**TASK PROMPT**
Output the part of the listing that opens with the line containing "purple arrow: rotated" and runs to the end of the listing as a Markdown table. Use the columns Row and Listing line, and leave out blank lines.

**INPUT RECORDS**
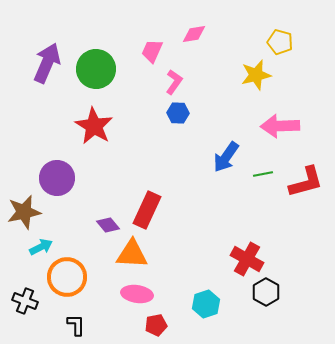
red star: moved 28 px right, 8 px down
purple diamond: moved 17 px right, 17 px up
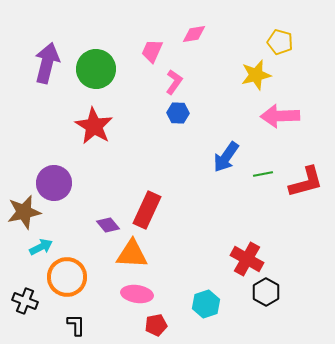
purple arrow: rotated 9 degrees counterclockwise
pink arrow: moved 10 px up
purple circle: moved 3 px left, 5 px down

**FINISHED ANSWER**
| Row | Listing line |
|---|---|
| 1 | purple arrow: rotated 9 degrees counterclockwise |
| 2 | pink arrow: moved 10 px up |
| 3 | purple circle: moved 3 px left, 5 px down |